— Extracted material —
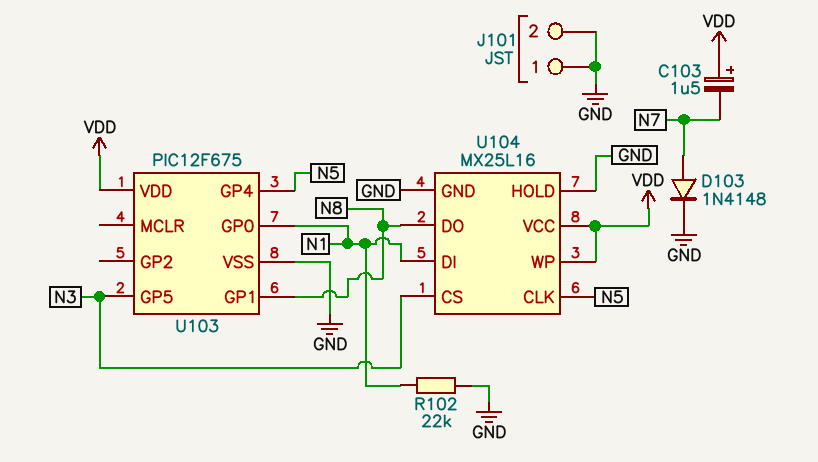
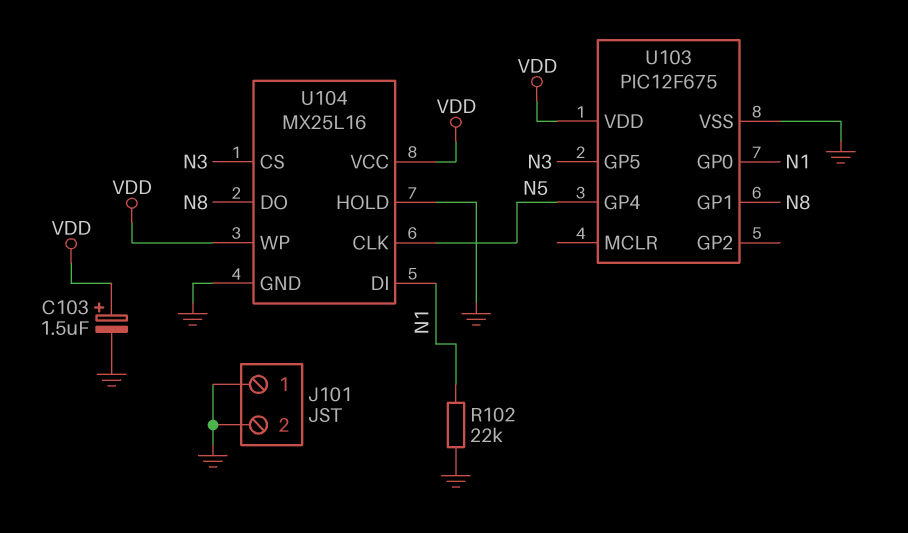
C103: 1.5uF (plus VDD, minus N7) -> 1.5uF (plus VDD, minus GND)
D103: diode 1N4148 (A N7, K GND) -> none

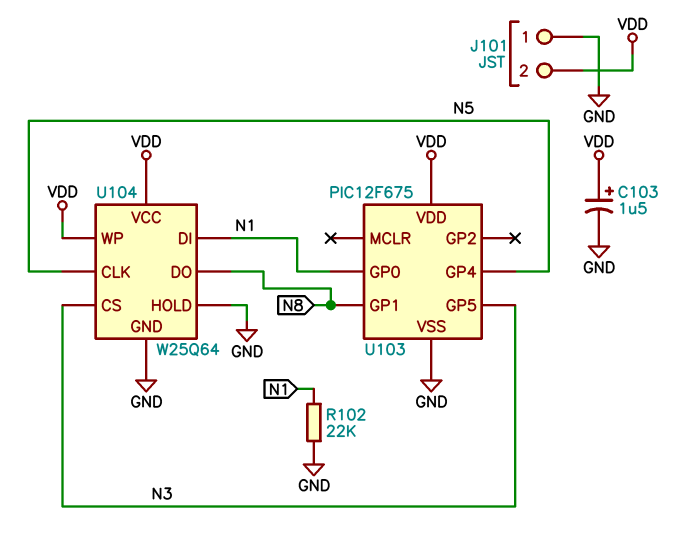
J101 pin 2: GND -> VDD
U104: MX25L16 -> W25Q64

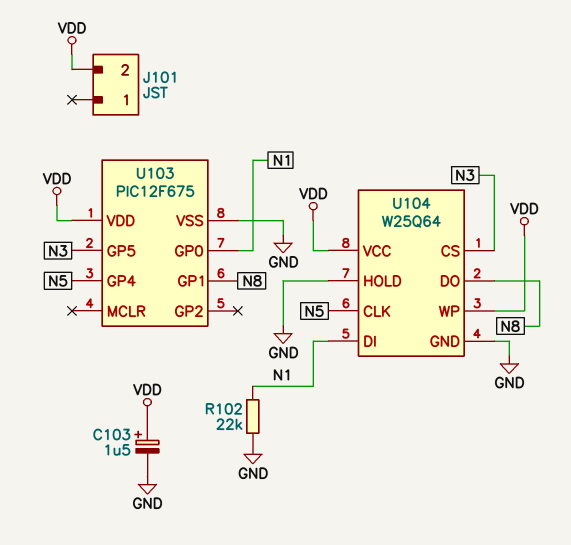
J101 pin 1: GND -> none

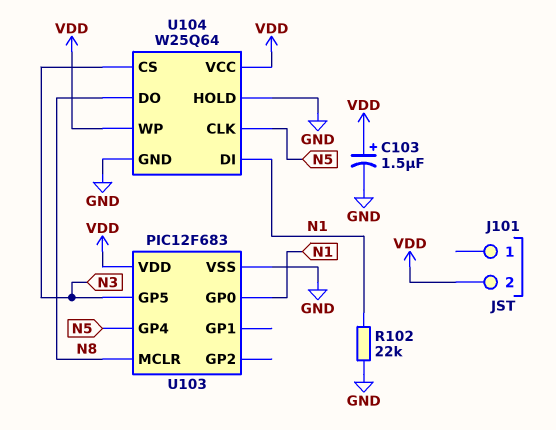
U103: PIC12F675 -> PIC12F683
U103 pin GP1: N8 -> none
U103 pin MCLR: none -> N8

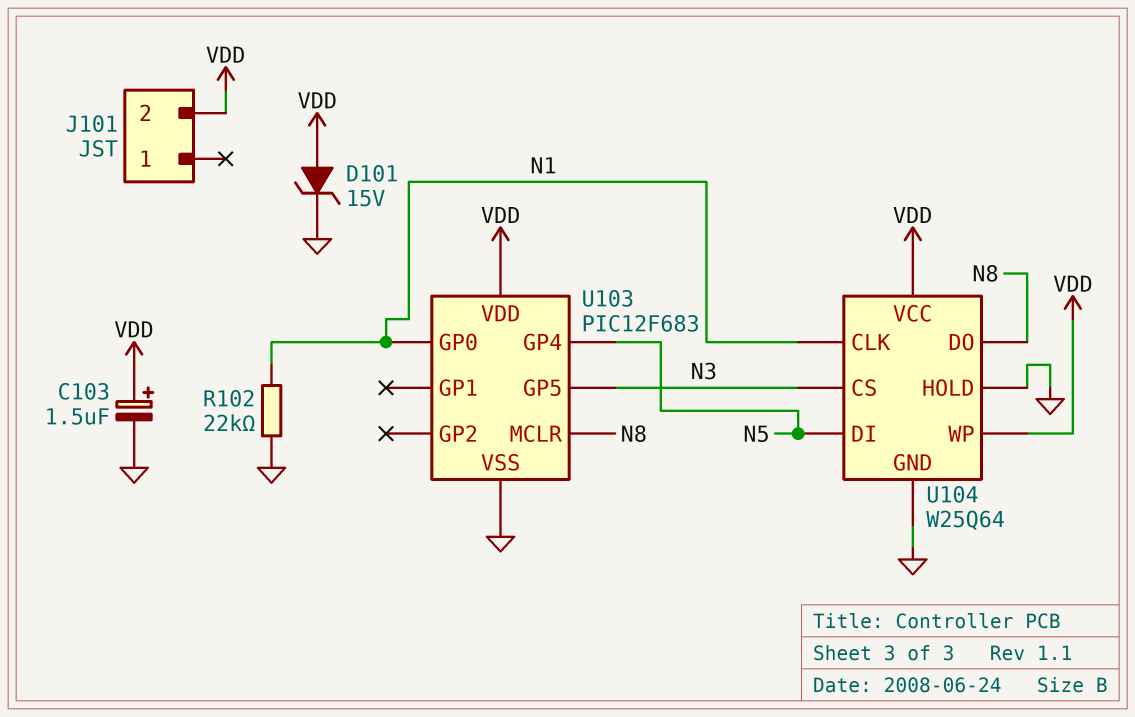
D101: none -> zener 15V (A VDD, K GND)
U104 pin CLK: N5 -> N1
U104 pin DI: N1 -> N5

— How to complete this task —
Print, without pictures, exactly the lines from the one containing "U103 pin GP1: N8 -> none" through the final line of the records above.

— Solution for this problem —
U103 pin GP1: N8 -> none
U103 pin MCLR: none -> N8

D101: none -> zener 15V (A VDD, K GND)
U104 pin CLK: N5 -> N1
U104 pin DI: N1 -> N5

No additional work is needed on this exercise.